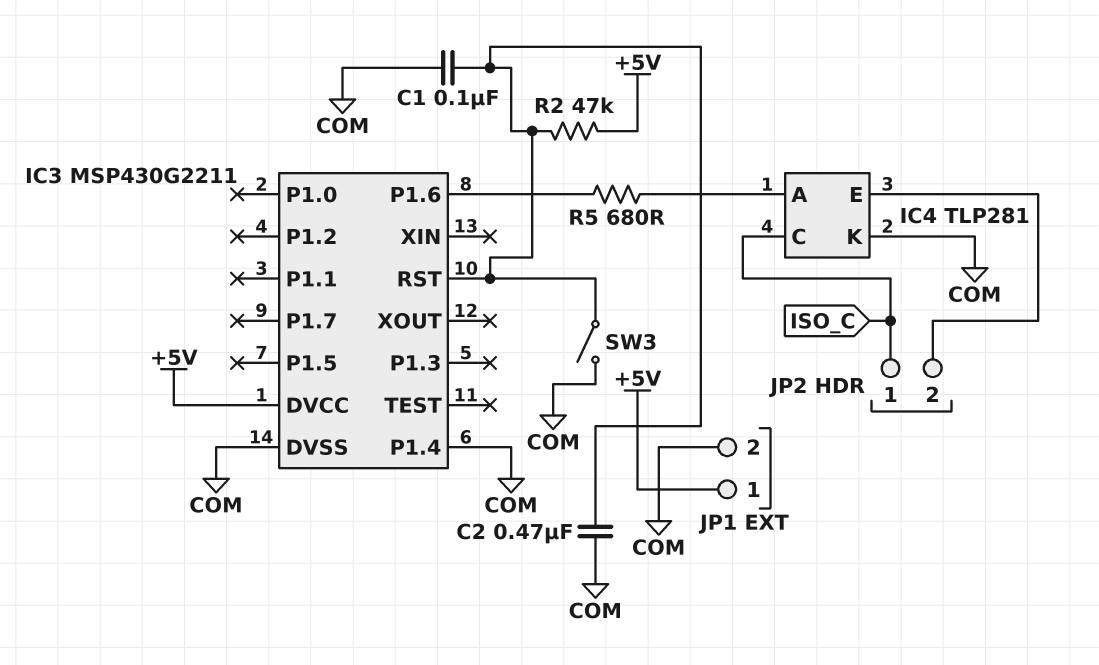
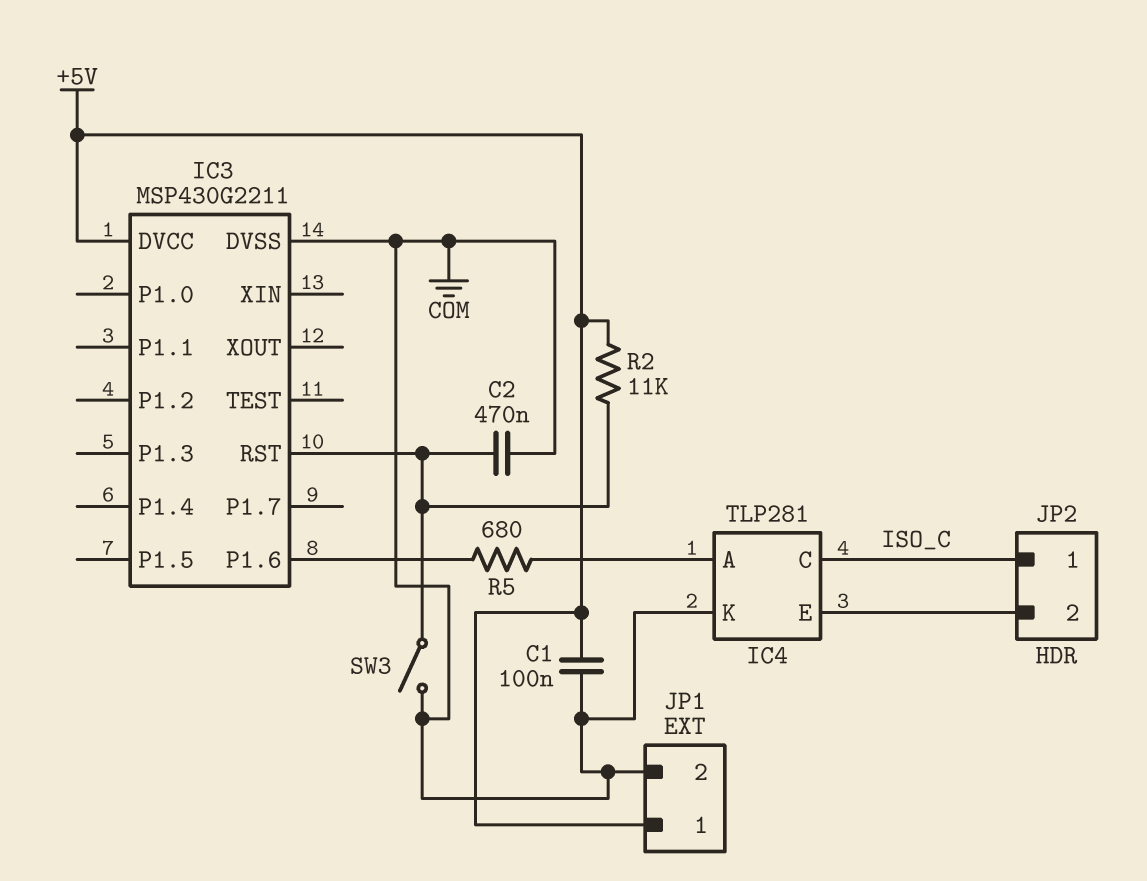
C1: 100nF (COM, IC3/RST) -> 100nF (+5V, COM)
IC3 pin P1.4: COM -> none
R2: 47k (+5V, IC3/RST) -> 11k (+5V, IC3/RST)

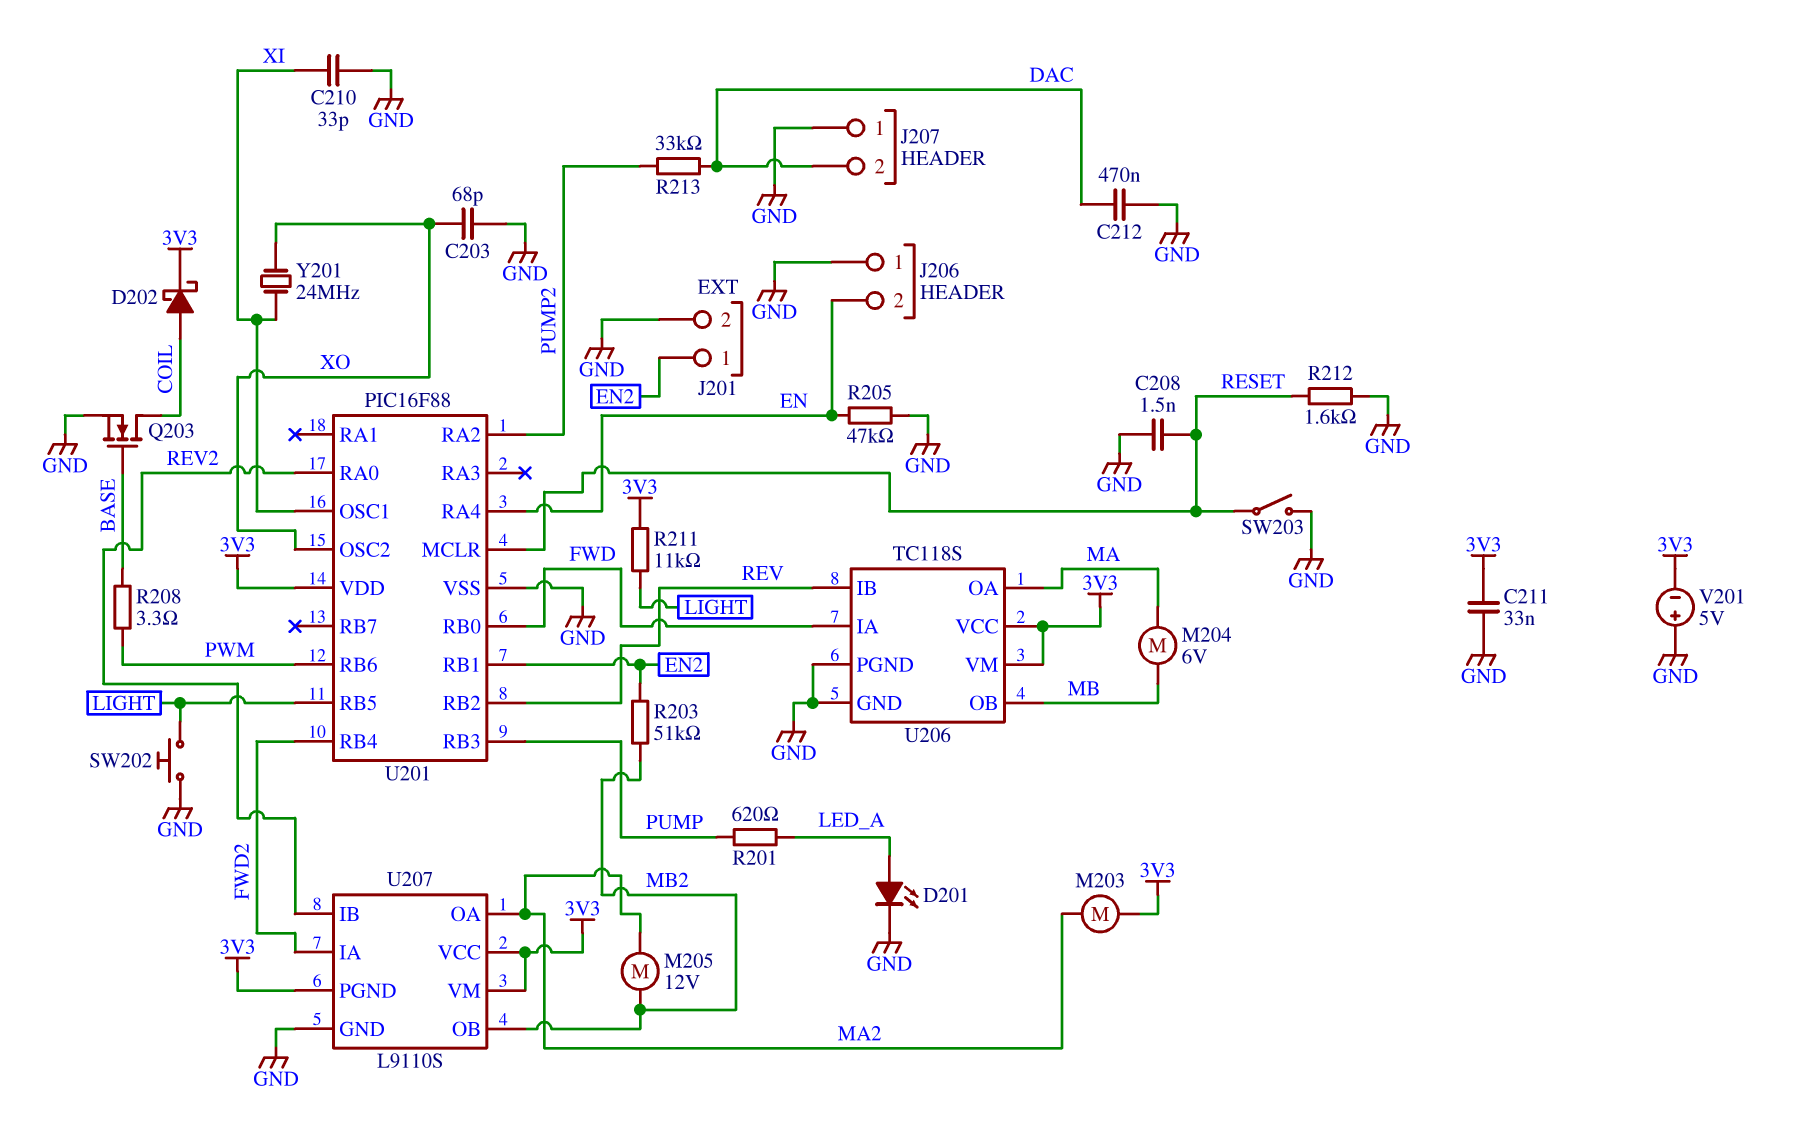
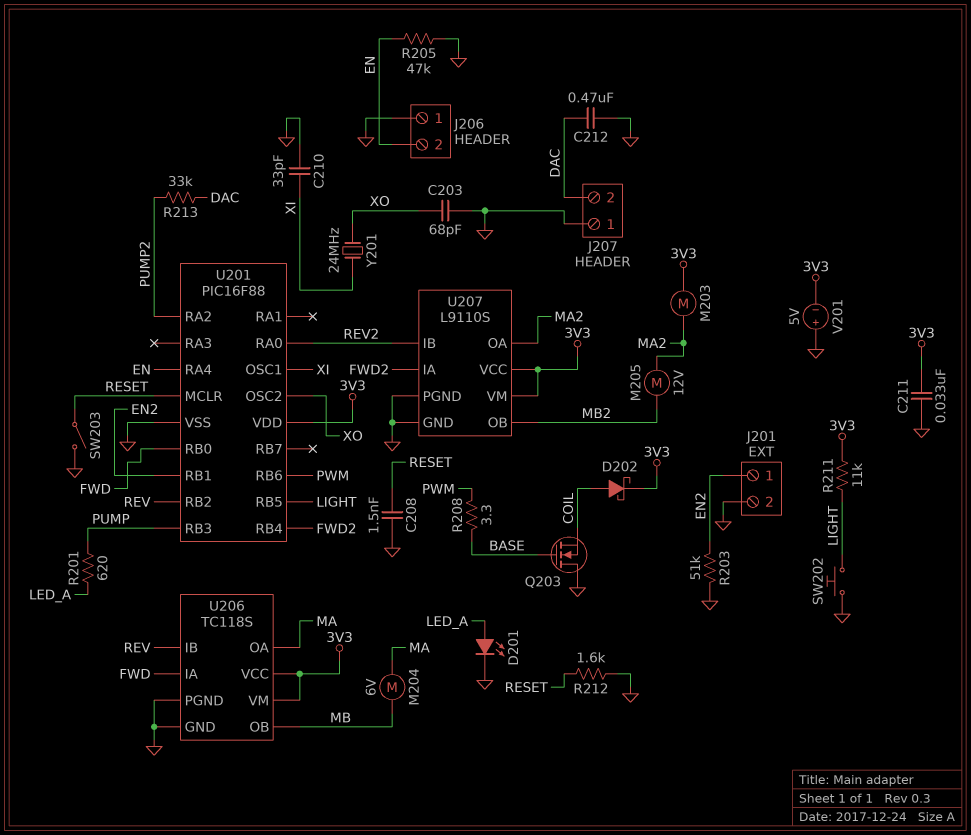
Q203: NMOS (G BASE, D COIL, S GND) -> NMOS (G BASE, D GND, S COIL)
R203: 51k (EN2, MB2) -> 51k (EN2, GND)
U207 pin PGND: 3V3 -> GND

◇ ◇ ◇ ◇ ◇ ◇ ◇

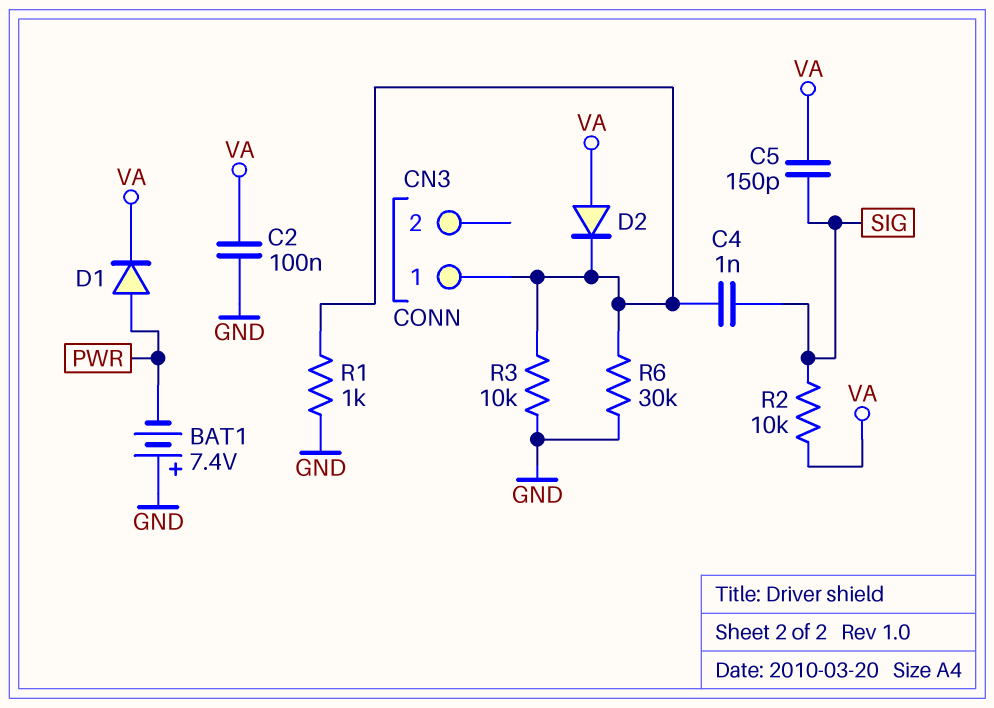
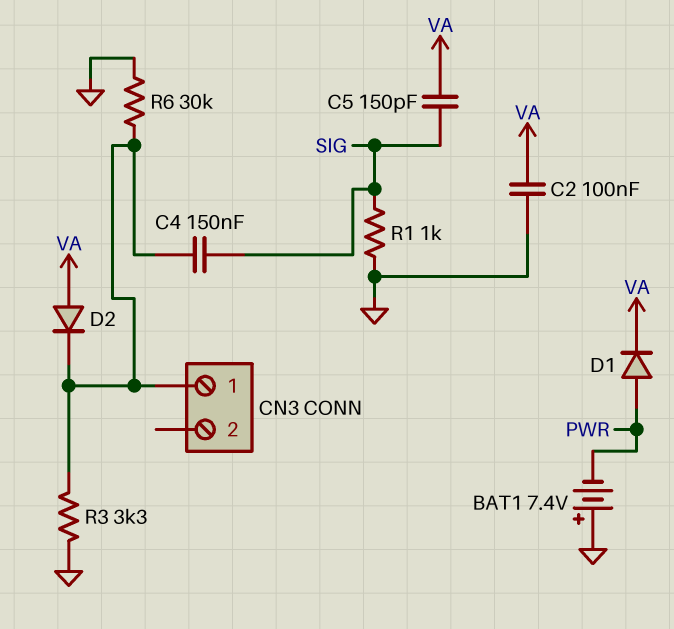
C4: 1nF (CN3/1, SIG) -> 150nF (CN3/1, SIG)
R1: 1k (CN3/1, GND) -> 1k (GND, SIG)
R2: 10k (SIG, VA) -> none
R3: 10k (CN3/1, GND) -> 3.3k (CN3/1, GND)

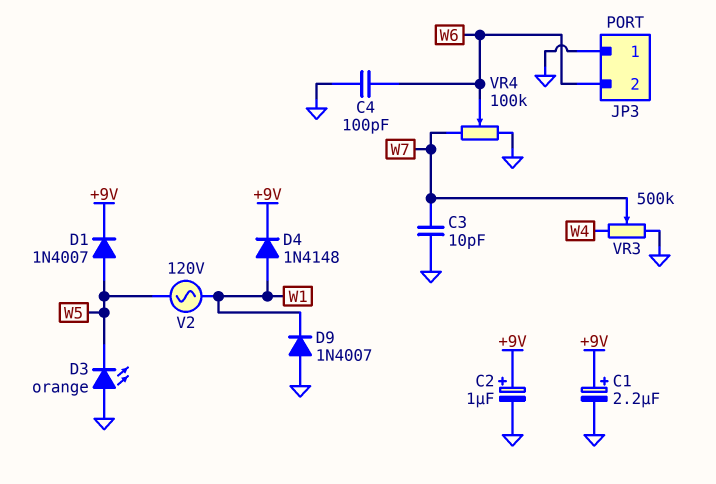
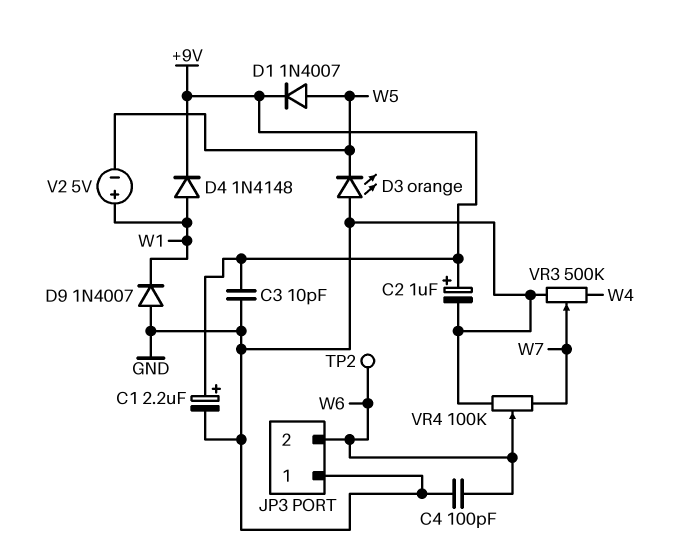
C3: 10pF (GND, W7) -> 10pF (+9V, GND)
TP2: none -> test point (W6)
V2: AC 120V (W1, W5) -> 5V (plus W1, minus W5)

◇ ◇ ◇ ◇ ◇ ◇ ◇

Activity:
The word "none" appears in how many lines of the records? Give the number only.

Task output:
3